(Saved data entries)
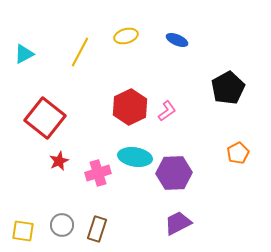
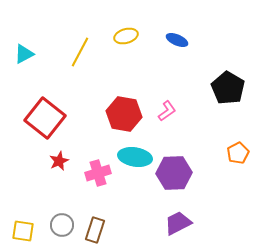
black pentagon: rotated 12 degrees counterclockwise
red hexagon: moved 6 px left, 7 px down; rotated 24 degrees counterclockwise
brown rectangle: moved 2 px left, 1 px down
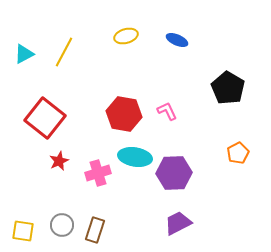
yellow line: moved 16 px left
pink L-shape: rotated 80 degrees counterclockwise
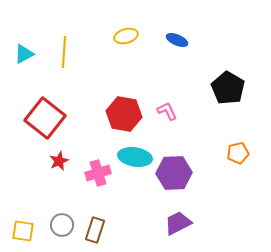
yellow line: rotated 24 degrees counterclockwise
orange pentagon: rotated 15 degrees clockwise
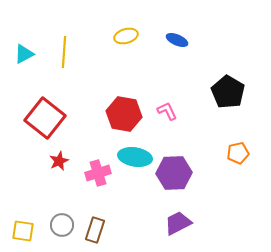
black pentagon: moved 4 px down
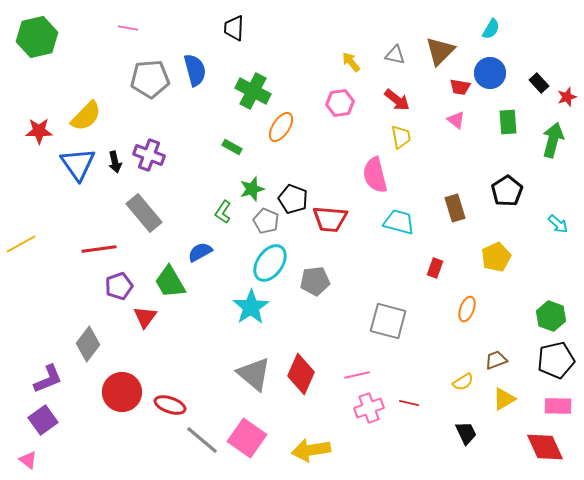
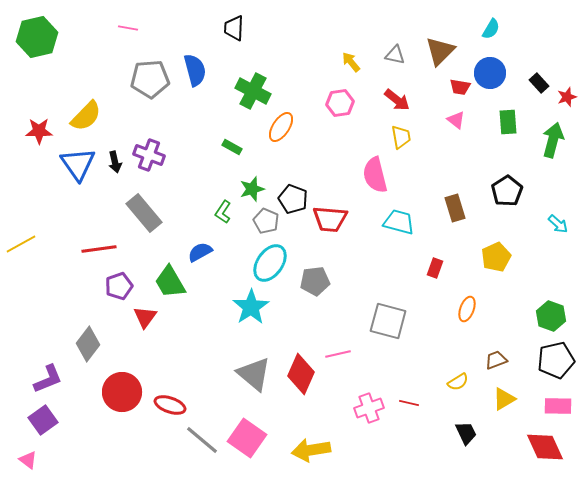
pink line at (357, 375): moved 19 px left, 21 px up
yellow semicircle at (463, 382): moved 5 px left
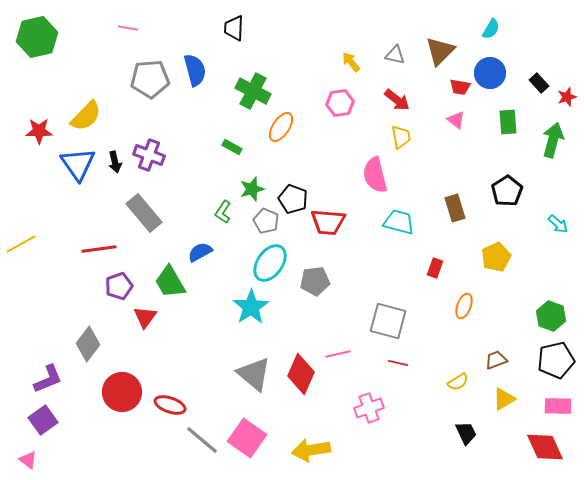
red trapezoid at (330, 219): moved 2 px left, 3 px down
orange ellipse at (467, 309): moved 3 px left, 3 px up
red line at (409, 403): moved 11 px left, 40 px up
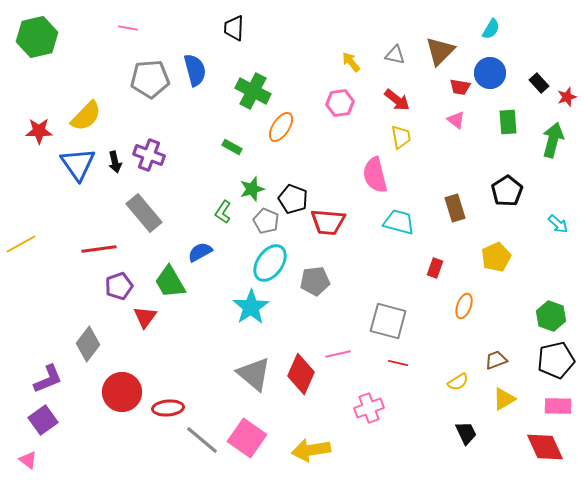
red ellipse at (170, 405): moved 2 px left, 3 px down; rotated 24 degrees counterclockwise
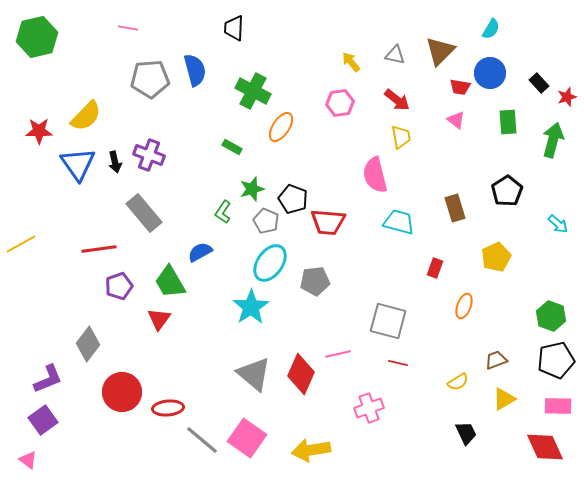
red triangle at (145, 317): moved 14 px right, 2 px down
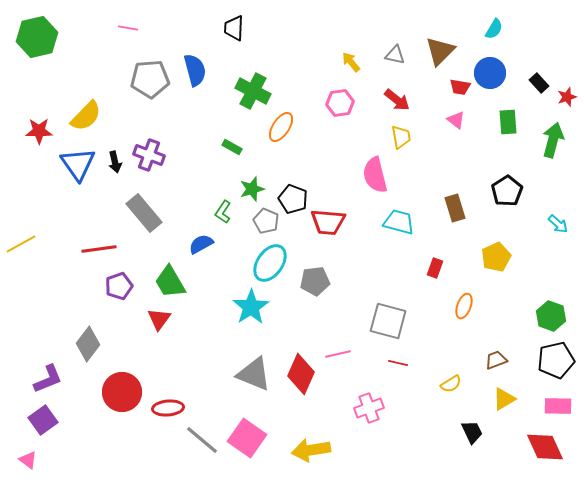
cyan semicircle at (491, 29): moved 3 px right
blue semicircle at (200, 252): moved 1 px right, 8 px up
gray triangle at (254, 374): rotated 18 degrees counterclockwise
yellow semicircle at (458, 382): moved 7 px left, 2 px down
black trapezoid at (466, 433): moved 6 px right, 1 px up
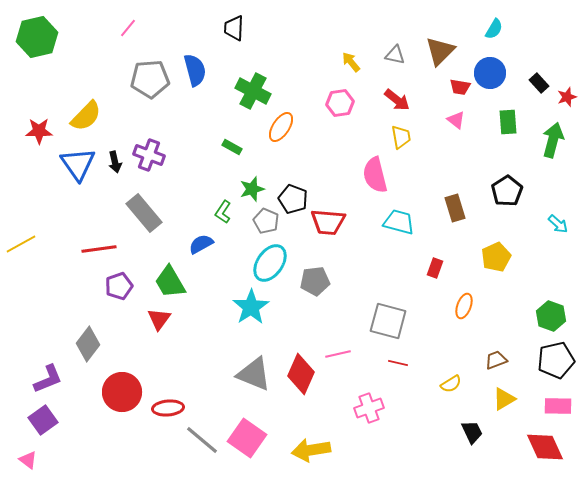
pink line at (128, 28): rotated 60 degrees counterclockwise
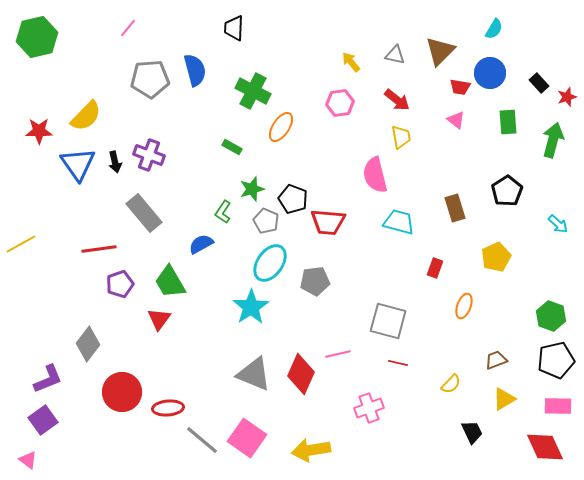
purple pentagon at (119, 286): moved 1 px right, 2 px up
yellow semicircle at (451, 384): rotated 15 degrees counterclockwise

**AIM**
Reproduce every line of the data above word for word, leaving out the pictures.

**FINAL RESULT**
black pentagon: rotated 12 degrees counterclockwise
red hexagon: moved 6 px left, 7 px down; rotated 24 degrees counterclockwise
brown rectangle: moved 2 px left, 1 px down
yellow line: moved 16 px left
pink L-shape: rotated 80 degrees counterclockwise
yellow line: rotated 24 degrees counterclockwise
orange pentagon: rotated 15 degrees clockwise
black pentagon: moved 4 px down
pink line at (357, 375): moved 19 px left, 21 px up
yellow semicircle at (463, 382): moved 5 px left
red trapezoid at (330, 219): moved 2 px left, 3 px down
orange ellipse at (467, 309): moved 3 px left, 3 px up
red line at (409, 403): moved 11 px left, 40 px up
red ellipse at (170, 405): moved 2 px left, 3 px down; rotated 24 degrees counterclockwise
red triangle at (145, 317): moved 14 px right, 2 px down
cyan semicircle at (491, 29): moved 3 px right
blue semicircle at (200, 252): moved 1 px right, 8 px up
gray triangle at (254, 374): rotated 18 degrees counterclockwise
yellow semicircle at (458, 382): moved 7 px left, 2 px down
black trapezoid at (466, 433): moved 6 px right, 1 px up
pink line at (128, 28): rotated 60 degrees counterclockwise
purple pentagon at (119, 286): moved 1 px right, 2 px up
yellow semicircle at (451, 384): rotated 15 degrees counterclockwise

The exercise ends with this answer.